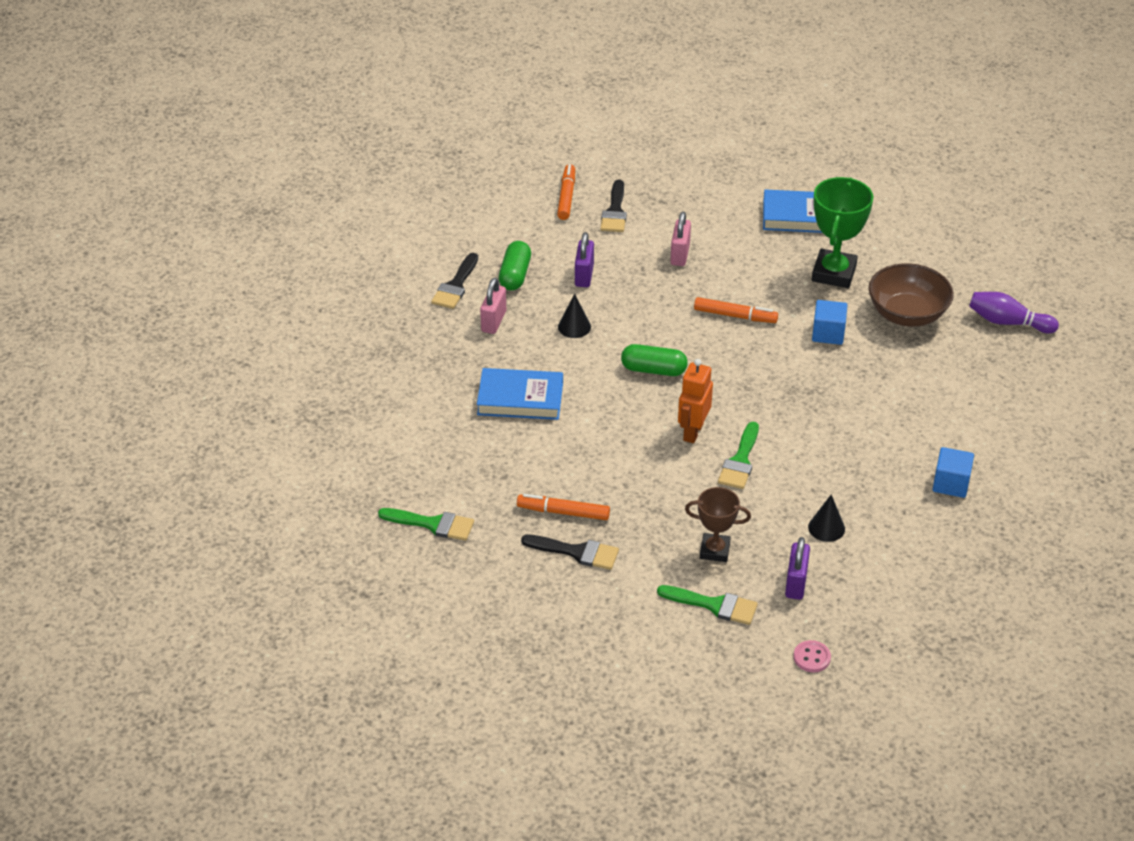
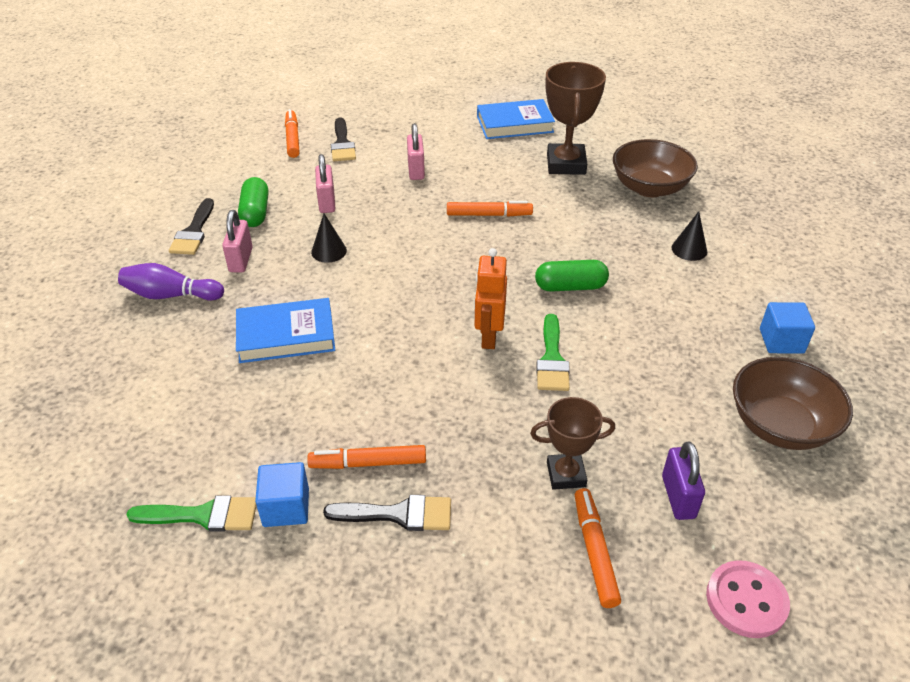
camera: 15 degrees left, 0 degrees up
(584, 276) = (327, 202): purple padlock -> pink padlock
(653, 370) = (425, 280): green capsule -> green capsule (570, 287)
(714, 605) = (594, 551): green brush -> orange marker
(811, 657) = (746, 600): pink button -> pink button, size x1.58
(826, 528) = (679, 418): black cone -> black cone (689, 249)
(828, 333) = (585, 216): blue cube -> blue cube (286, 507)
(834, 273) = (566, 164): green trophy -> brown trophy
(908, 549) = (780, 425): none -> brown bowl
(1007, 322) = (742, 180): purple bowling pin -> purple bowling pin (171, 295)

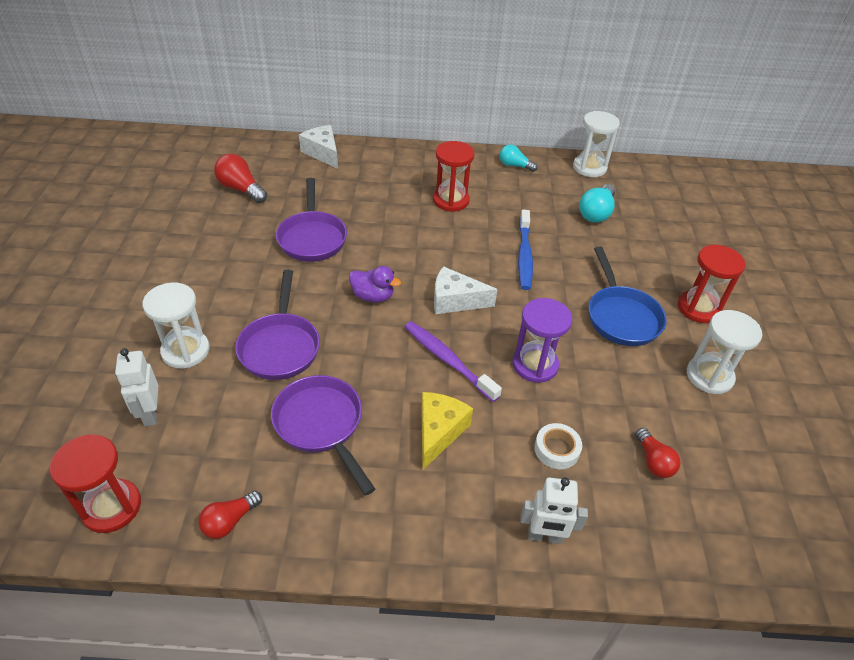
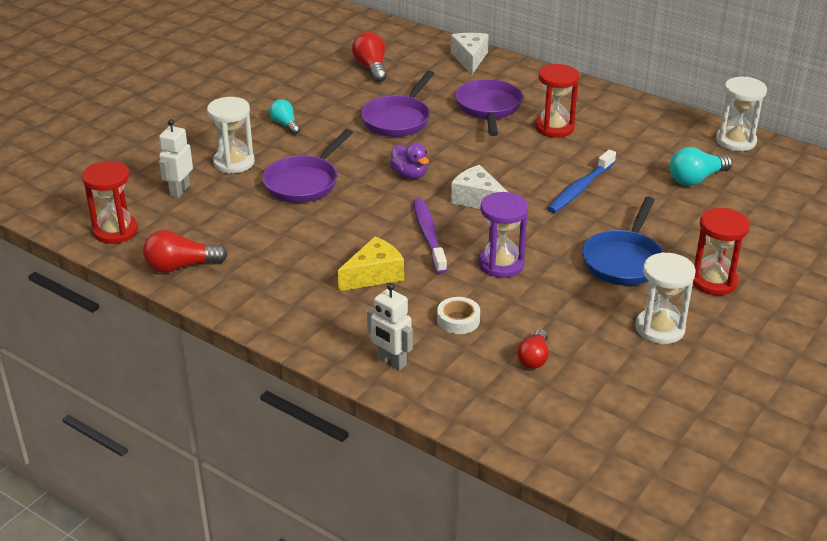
camera: 35 degrees right, 10 degrees down
(230, 521) = (181, 266): red light bulb -> red light bulb, size x1.50
(321, 425) = (290, 239): purple pan -> purple pan (488, 108)
(514, 166) = (653, 118): turquoise light bulb -> turquoise light bulb (285, 124)

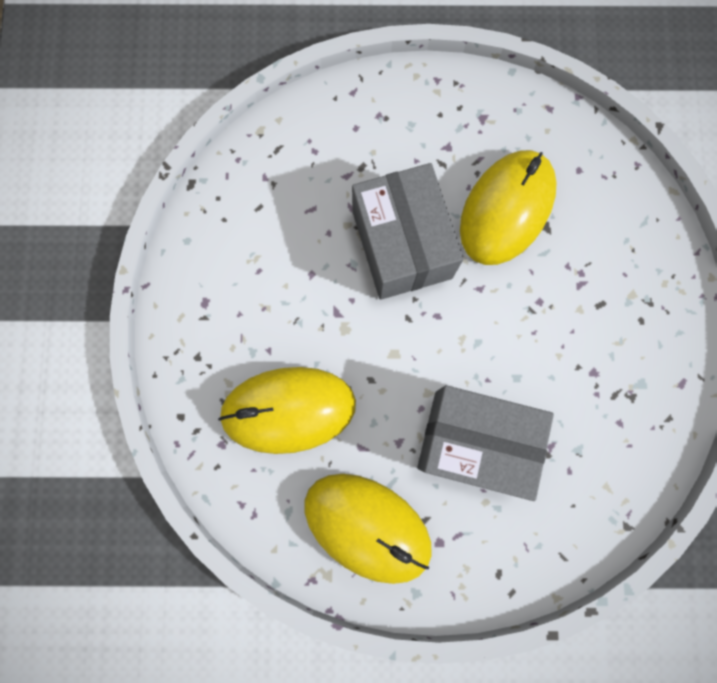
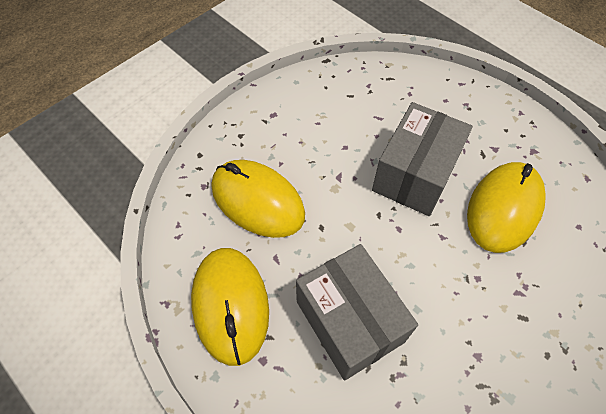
camera: 45 degrees right, 20 degrees down
(506, 209) = (504, 208): yellow mouse -> yellow mouse turned 45 degrees counterclockwise

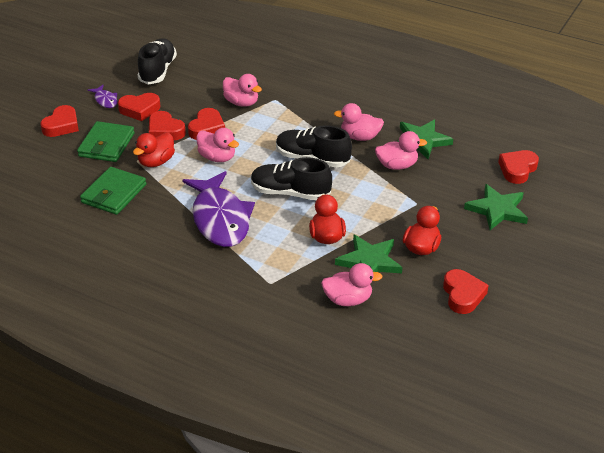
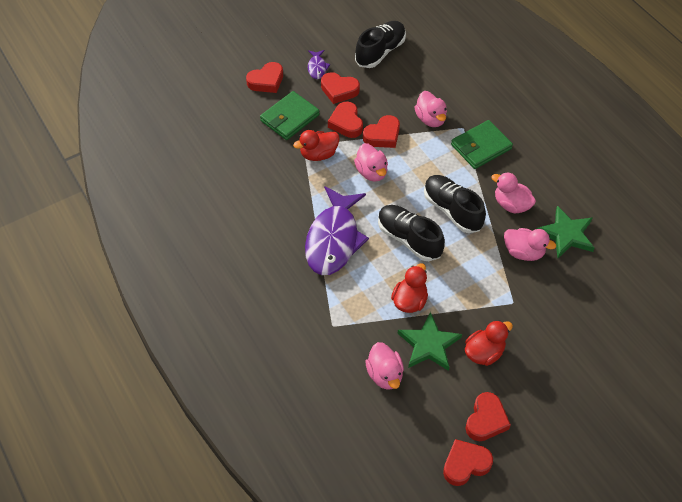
camera: 30 degrees right, 15 degrees up
(114, 194) = (265, 173): green wallet -> green wallet (481, 147)
(348, 300) = (385, 374): pink duck -> pink duck turned 45 degrees clockwise
(497, 210) = (583, 345): green star -> none
(517, 169) = (635, 309): red heart -> red heart (465, 464)

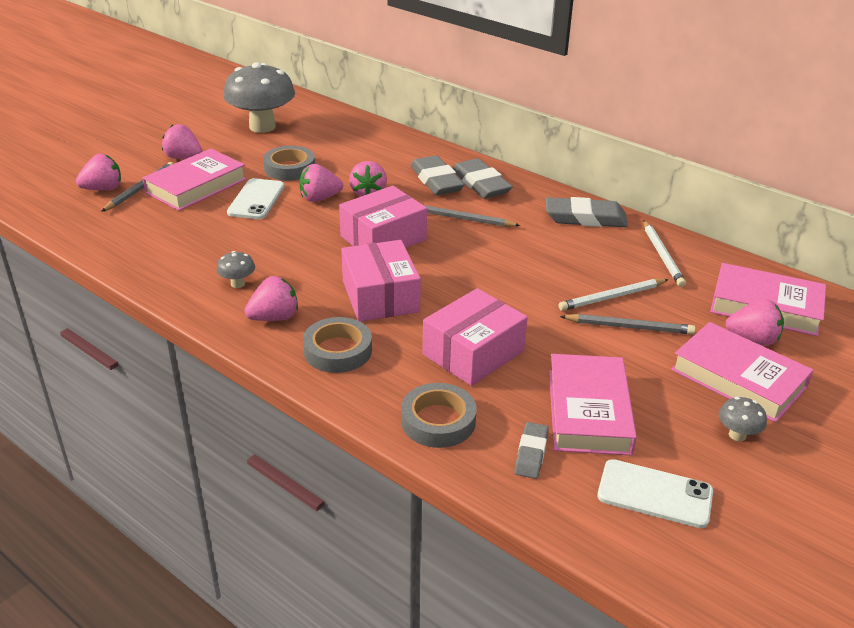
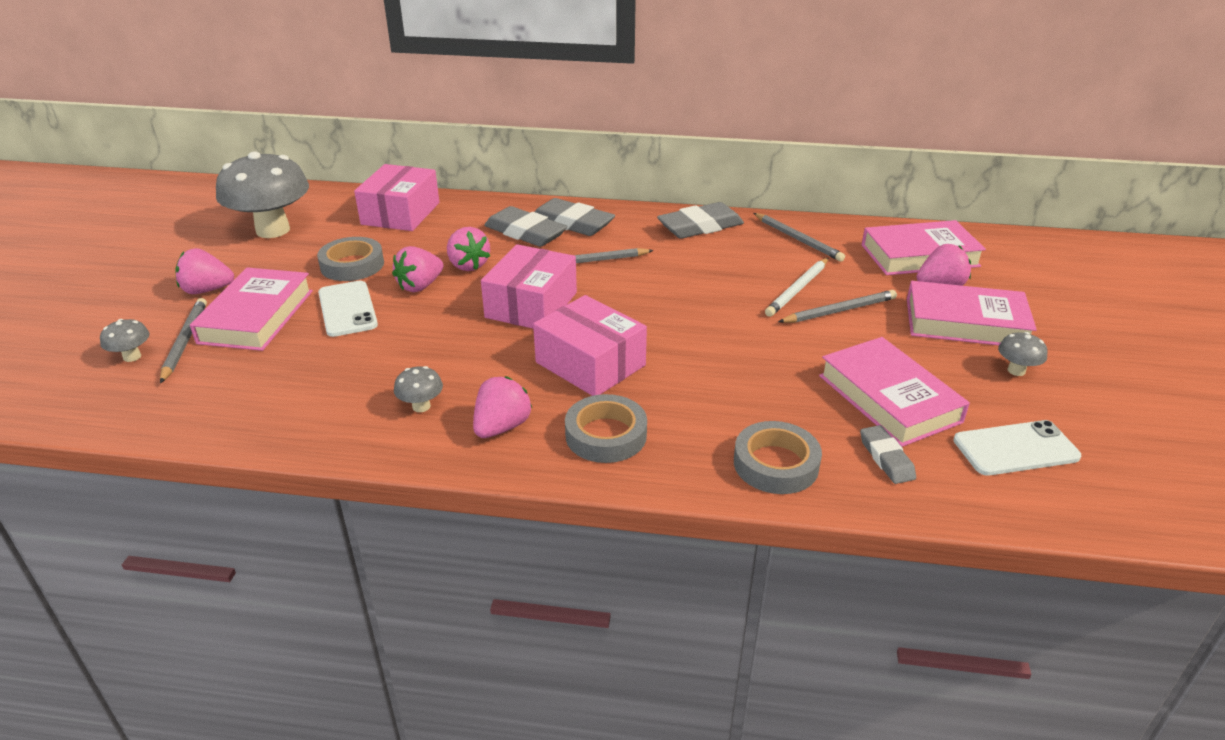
camera: 30 degrees left, 0 degrees up
(103, 189) = (132, 357): pink strawberry -> grey mushroom
(473, 353) = (736, 385): pink box -> pink box (400, 213)
(662, 255) = (797, 239): white pencil -> grey pencil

**Exercise requirements**
Beginning with the line that holds "(103, 189) = (132, 357): pink", copy the entries exactly to their last line, and leave out every earlier line.

**Final answer**
(103, 189) = (132, 357): pink strawberry -> grey mushroom
(473, 353) = (736, 385): pink box -> pink box (400, 213)
(662, 255) = (797, 239): white pencil -> grey pencil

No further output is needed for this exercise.